* Work request *
Each record needs to be transcribed exactly.

* Exercise inputs *

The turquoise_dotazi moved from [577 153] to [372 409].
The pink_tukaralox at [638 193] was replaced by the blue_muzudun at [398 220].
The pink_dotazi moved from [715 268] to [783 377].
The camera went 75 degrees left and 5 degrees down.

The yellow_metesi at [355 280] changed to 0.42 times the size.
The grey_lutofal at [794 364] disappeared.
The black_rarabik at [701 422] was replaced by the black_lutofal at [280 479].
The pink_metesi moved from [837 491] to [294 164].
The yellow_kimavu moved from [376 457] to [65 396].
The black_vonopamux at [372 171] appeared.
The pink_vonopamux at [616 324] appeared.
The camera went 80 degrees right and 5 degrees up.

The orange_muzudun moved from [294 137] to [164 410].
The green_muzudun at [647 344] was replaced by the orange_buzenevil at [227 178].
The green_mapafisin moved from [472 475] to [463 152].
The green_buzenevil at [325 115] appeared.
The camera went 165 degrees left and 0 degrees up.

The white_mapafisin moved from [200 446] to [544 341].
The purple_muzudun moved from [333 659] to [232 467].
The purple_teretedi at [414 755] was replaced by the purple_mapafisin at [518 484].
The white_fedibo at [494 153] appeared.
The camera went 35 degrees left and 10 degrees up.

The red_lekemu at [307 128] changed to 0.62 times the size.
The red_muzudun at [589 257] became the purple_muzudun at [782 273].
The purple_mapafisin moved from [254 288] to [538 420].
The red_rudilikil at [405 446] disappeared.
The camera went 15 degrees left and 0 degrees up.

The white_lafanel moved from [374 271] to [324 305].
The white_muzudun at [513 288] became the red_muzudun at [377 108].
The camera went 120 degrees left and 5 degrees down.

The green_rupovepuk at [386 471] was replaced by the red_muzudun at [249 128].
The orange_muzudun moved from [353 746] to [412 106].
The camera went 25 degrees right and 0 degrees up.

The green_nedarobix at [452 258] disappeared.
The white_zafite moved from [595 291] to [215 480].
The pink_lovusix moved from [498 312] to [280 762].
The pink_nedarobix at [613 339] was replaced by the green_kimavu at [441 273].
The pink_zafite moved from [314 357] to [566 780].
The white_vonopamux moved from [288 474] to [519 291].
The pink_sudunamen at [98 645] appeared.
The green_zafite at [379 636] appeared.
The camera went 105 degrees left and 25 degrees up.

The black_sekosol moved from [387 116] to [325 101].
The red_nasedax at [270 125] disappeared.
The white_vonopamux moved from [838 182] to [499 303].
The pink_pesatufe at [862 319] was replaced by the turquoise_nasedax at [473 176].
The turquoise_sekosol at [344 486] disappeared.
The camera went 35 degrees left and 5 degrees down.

* Solution to this task *
The turquoise_dotazi moved from [577 153] to [372 409].
The pink_tukaralox at [638 193] was replaced by the blue_muzudun at [398 220].
The pink_dotazi moved from [715 268] to [783 377].
The camera went 75 degrees left and 5 degrees down.

The yellow_metesi at [355 280] changed to 0.42 times the size.
The grey_lutofal at [794 364] disappeared.
The black_rarabik at [701 422] was replaced by the black_lutofal at [280 479].
The pink_metesi moved from [837 491] to [294 164].
The yellow_kimavu moved from [376 457] to [65 396].
The black_vonopamux at [372 171] appeared.
The pink_vonopamux at [616 324] appeared.
The camera went 80 degrees right and 5 degrees up.

The orange_muzudun moved from [294 137] to [164 410].
The green_muzudun at [647 344] was replaced by the orange_buzenevil at [227 178].
The green_mapafisin moved from [472 475] to [463 152].
The green_buzenevil at [325 115] appeared.
The camera went 165 degrees left and 0 degrees up.

The white_mapafisin moved from [200 446] to [544 341].
The purple_muzudun moved from [333 659] to [232 467].
The purple_teretedi at [414 755] was replaced by the purple_mapafisin at [518 484].
The white_fedibo at [494 153] appeared.
The camera went 35 degrees left and 10 degrees up.

The red_lekemu at [307 128] changed to 0.62 times the size.
The red_muzudun at [589 257] became the purple_muzudun at [782 273].
The purple_mapafisin moved from [254 288] to [538 420].
The red_rudilikil at [405 446] disappeared.
The camera went 15 degrees left and 0 degrees up.

The white_lafanel moved from [374 271] to [324 305].
The white_muzudun at [513 288] became the red_muzudun at [377 108].
The camera went 120 degrees left and 5 degrees down.

The green_rupovepuk at [386 471] was replaced by the red_muzudun at [249 128].
The orange_muzudun moved from [353 746] to [412 106].
The camera went 25 degrees right and 0 degrees up.

The green_nedarobix at [452 258] disappeared.
The white_zafite moved from [595 291] to [215 480].
The pink_lovusix moved from [498 312] to [280 762].
The pink_nedarobix at [613 339] was replaced by the green_kimavu at [441 273].
The pink_zafite moved from [314 357] to [566 780].
The white_vonopamux moved from [288 474] to [519 291].
The pink_sudunamen at [98 645] appeared.
The green_zafite at [379 636] appeared.
The camera went 105 degrees left and 25 degrees up.

The black_sekosol moved from [387 116] to [325 101].
The red_nasedax at [270 125] disappeared.
The white_vonopamux moved from [838 182] to [499 303].
The pink_pesatufe at [862 319] was replaced by the turquoise_nasedax at [473 176].
The turquoise_sekosol at [344 486] disappeared.
The camera went 35 degrees left and 5 degrees down.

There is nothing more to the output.